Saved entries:
>>>>

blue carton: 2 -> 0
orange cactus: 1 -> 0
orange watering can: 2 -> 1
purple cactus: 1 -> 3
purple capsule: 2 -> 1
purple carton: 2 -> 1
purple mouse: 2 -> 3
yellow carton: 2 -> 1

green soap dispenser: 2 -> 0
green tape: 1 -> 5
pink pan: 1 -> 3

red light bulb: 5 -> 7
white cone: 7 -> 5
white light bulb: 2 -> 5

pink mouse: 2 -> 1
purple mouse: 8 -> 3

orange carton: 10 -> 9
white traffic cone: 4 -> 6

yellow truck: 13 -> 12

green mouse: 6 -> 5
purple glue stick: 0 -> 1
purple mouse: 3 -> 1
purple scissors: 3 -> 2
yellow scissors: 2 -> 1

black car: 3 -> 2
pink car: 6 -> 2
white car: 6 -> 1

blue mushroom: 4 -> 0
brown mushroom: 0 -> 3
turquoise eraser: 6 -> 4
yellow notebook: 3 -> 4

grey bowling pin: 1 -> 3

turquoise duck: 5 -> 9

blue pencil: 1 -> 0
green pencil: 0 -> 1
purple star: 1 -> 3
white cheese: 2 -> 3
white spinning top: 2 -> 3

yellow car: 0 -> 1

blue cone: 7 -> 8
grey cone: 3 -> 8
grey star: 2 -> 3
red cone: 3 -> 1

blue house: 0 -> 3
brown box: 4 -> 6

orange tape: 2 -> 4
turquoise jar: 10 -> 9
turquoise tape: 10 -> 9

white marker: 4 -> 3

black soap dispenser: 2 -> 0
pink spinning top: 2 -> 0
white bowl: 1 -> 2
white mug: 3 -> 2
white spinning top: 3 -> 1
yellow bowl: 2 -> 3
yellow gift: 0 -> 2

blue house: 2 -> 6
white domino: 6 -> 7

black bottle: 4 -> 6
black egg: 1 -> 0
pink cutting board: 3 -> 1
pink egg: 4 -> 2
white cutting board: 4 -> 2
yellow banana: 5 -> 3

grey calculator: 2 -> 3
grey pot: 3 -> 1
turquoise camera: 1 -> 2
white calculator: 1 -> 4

<<<<

### WHAT THE EXERCISE ASKS
What you return should be exactly the lines above, starting at the one with "orange cactus: 1 -> 0" and ending at the one with "purple glue stick: 0 -> 1", and nothing else.

### ANSWER FOR THIS EXERCISE
orange cactus: 1 -> 0
orange watering can: 2 -> 1
purple cactus: 1 -> 3
purple capsule: 2 -> 1
purple carton: 2 -> 1
purple mouse: 2 -> 3
yellow carton: 2 -> 1

green soap dispenser: 2 -> 0
green tape: 1 -> 5
pink pan: 1 -> 3

red light bulb: 5 -> 7
white cone: 7 -> 5
white light bulb: 2 -> 5

pink mouse: 2 -> 1
purple mouse: 8 -> 3

orange carton: 10 -> 9
white traffic cone: 4 -> 6

yellow truck: 13 -> 12

green mouse: 6 -> 5
purple glue stick: 0 -> 1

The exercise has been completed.